Object state change records:
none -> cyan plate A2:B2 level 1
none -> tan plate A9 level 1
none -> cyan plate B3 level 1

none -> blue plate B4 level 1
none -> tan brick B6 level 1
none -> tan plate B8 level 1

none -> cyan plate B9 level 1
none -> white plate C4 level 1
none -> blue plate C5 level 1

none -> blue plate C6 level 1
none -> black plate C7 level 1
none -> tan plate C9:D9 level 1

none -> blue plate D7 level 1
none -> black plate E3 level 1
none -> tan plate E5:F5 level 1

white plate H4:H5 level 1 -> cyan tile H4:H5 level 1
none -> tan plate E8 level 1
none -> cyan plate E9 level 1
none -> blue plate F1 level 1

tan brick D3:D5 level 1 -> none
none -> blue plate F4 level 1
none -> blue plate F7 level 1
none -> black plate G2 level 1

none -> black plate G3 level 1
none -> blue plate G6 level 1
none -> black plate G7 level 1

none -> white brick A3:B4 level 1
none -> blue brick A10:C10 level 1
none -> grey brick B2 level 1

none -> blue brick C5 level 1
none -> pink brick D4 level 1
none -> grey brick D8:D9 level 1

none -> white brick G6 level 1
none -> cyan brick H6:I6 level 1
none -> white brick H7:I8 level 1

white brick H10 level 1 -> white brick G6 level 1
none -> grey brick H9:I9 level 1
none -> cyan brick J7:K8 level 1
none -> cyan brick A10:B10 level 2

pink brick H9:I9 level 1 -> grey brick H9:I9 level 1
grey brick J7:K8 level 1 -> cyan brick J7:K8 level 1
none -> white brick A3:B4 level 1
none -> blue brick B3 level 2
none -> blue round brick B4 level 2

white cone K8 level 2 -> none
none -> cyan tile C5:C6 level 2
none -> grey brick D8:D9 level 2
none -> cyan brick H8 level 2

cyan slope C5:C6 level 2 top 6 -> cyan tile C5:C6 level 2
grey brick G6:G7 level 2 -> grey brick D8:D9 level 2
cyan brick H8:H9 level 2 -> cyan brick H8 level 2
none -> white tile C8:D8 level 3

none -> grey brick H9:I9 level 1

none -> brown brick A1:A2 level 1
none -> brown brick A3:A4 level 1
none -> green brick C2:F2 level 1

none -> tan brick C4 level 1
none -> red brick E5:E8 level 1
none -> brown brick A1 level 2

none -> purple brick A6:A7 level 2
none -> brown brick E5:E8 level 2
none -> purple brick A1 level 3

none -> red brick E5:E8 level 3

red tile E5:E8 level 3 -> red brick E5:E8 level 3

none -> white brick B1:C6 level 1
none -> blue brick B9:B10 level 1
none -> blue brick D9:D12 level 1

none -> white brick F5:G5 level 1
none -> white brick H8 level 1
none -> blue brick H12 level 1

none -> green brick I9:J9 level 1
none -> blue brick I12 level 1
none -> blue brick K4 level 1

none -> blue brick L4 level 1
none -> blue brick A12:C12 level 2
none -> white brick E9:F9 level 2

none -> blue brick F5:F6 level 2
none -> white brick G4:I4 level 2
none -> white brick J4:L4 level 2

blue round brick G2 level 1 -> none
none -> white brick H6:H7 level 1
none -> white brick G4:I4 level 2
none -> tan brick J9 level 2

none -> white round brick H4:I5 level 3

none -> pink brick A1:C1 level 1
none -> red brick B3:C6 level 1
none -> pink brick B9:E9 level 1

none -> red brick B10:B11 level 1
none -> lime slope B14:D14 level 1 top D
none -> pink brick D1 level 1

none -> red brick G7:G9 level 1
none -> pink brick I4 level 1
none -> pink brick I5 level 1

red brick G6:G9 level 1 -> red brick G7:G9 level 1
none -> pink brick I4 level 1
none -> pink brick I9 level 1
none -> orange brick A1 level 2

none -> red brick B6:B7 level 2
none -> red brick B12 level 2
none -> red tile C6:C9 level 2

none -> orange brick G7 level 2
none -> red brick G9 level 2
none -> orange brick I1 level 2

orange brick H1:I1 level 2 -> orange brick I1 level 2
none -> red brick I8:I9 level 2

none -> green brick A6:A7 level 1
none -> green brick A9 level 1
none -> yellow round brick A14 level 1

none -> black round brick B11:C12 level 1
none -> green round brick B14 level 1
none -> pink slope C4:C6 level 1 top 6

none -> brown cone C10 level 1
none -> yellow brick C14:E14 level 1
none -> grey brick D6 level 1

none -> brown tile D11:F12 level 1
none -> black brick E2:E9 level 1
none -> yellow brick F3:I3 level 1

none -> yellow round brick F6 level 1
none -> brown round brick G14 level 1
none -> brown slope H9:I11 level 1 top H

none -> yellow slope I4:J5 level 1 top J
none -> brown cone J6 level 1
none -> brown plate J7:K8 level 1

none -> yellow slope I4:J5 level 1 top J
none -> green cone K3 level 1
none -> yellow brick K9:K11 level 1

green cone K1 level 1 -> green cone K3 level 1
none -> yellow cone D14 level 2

## Your assignment
Copy the records above exactly, please, but only from the first line through the line containing "none -> white plate C4 level 1".

## Output for this exercise
none -> cyan plate A2:B2 level 1
none -> tan plate A9 level 1
none -> cyan plate B3 level 1

none -> blue plate B4 level 1
none -> tan brick B6 level 1
none -> tan plate B8 level 1

none -> cyan plate B9 level 1
none -> white plate C4 level 1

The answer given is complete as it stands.